━━━━━ Source data ━━━━━
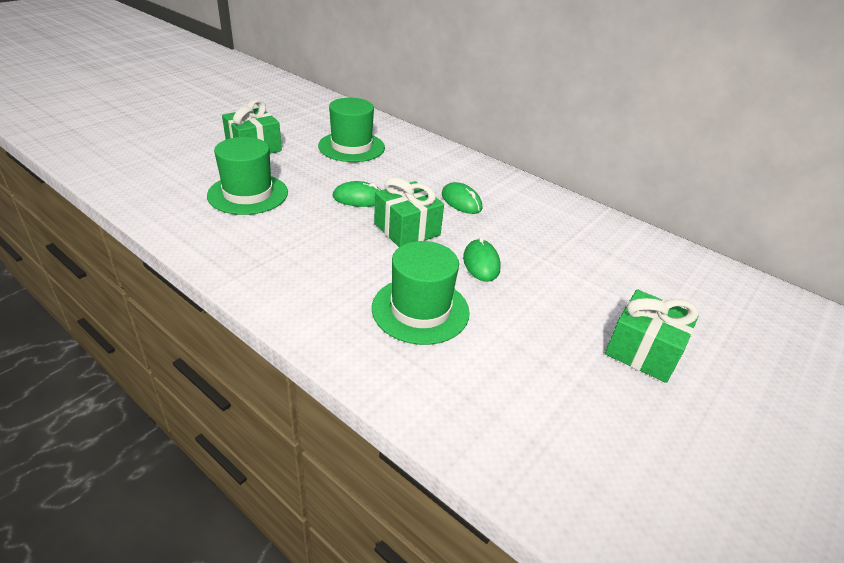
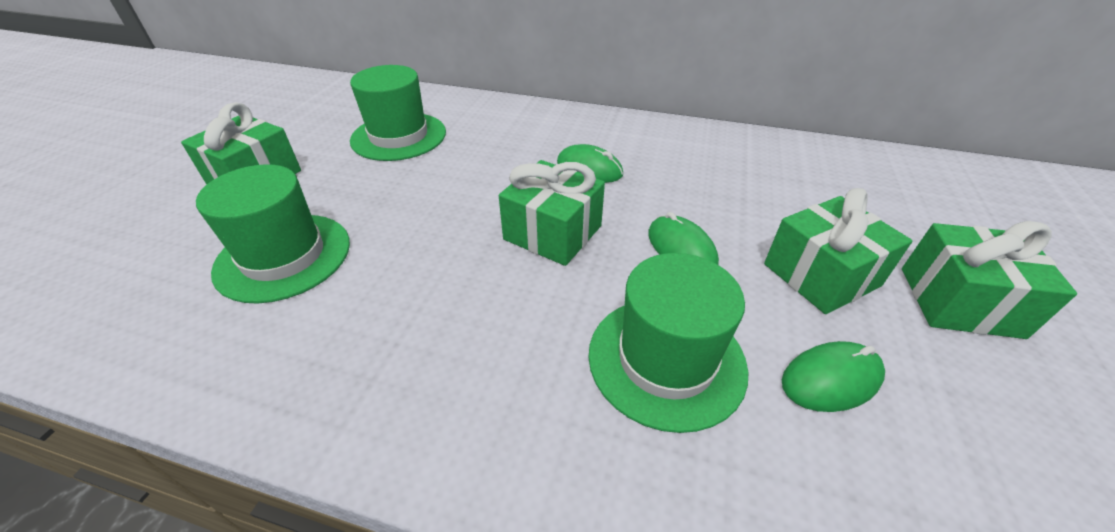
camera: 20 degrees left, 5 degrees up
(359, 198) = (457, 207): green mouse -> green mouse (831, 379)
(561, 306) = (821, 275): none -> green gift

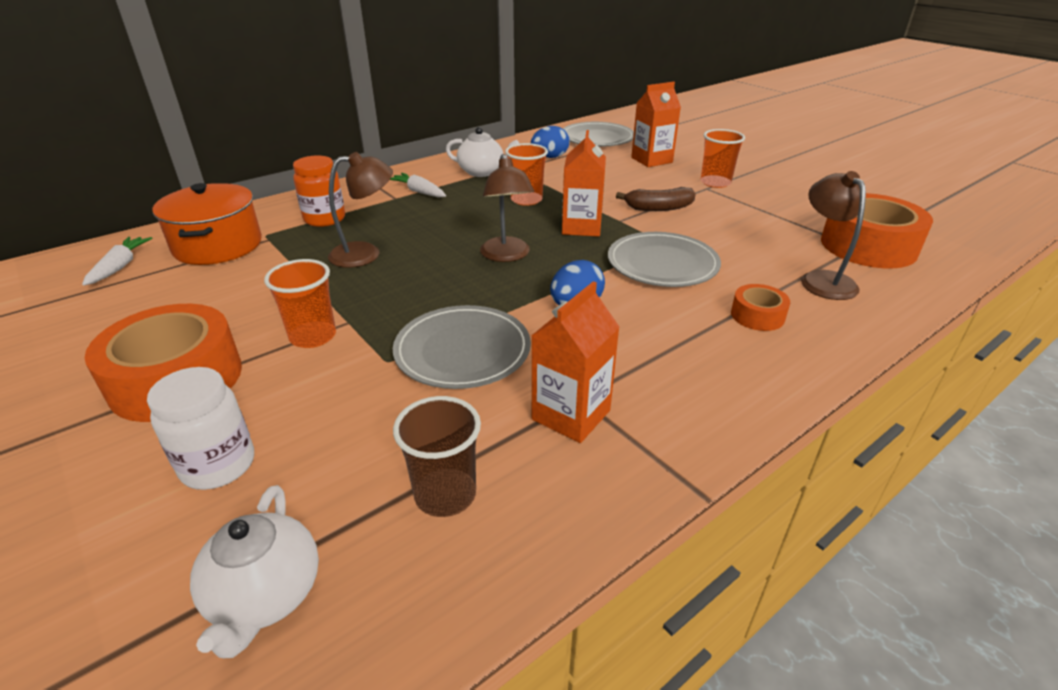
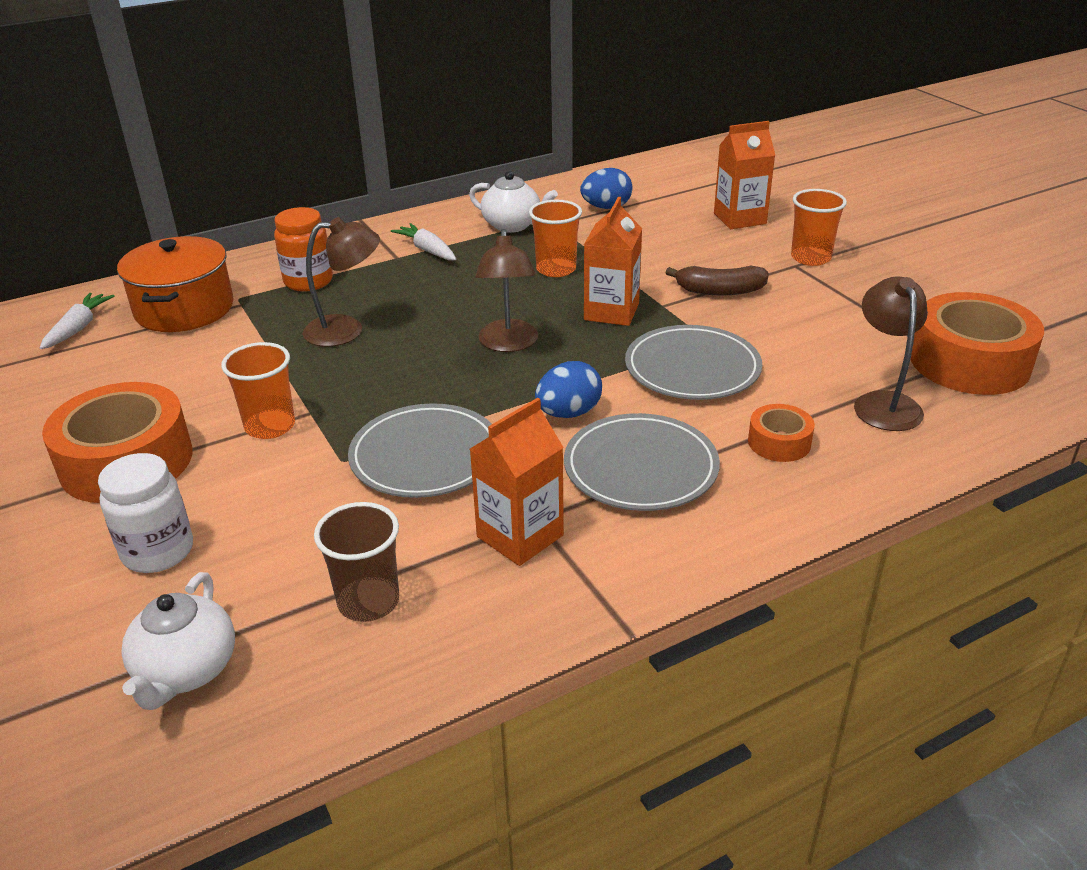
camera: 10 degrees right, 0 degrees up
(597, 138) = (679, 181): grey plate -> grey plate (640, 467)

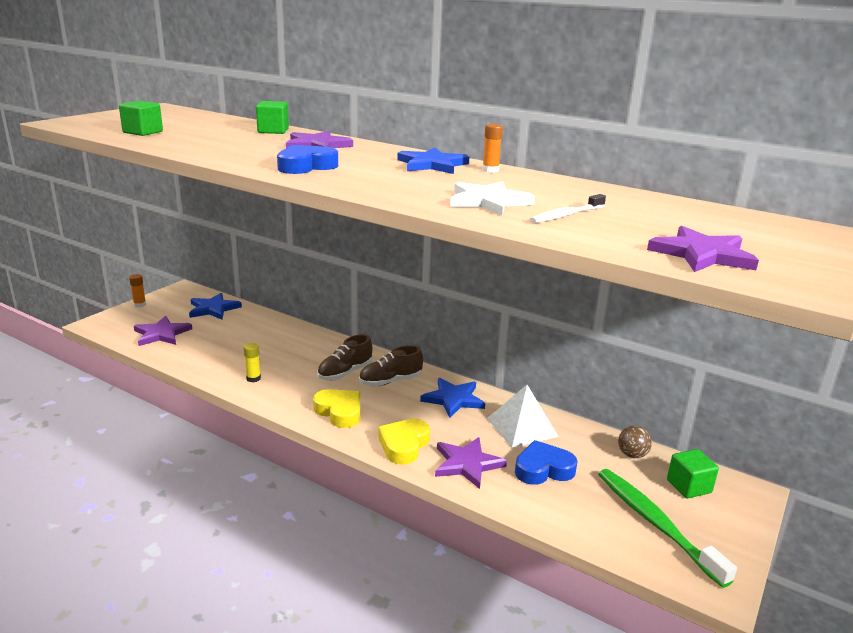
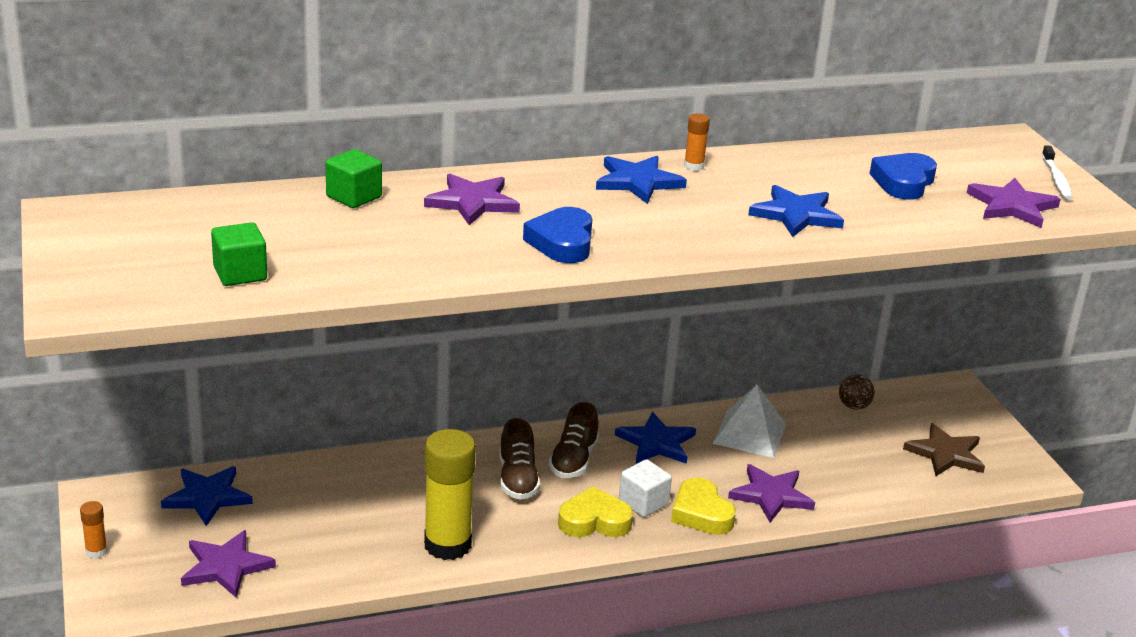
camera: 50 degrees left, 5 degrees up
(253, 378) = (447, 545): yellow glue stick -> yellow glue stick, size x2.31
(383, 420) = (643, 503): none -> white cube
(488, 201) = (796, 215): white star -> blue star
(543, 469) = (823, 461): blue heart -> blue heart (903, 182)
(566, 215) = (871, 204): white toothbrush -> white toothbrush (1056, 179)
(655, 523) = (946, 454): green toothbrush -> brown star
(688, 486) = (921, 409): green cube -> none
━━━━━
━━━━━ Source data ━━━━━
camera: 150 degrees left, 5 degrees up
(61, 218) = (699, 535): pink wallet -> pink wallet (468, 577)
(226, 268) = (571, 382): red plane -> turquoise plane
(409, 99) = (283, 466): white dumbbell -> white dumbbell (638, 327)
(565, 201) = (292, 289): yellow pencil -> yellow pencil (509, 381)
━━━━━
# Work request
Please set down, exactly and with no pictures, the lines in the entries above starting at the one holding "camera: 20 degrees left, 5 degrees up" and ending at the one holding "(688, 486) = (921, 409): green cube -> none", ends included.

# Response to the task
camera: 20 degrees left, 5 degrees up
(359, 198) = (457, 207): green mouse -> green mouse (831, 379)
(561, 306) = (821, 275): none -> green gift

camera: 10 degrees right, 0 degrees up
(597, 138) = (679, 181): grey plate -> grey plate (640, 467)

camera: 50 degrees left, 5 degrees up
(253, 378) = (447, 545): yellow glue stick -> yellow glue stick, size x2.31
(383, 420) = (643, 503): none -> white cube
(488, 201) = (796, 215): white star -> blue star
(543, 469) = (823, 461): blue heart -> blue heart (903, 182)
(566, 215) = (871, 204): white toothbrush -> white toothbrush (1056, 179)
(655, 523) = (946, 454): green toothbrush -> brown star
(688, 486) = (921, 409): green cube -> none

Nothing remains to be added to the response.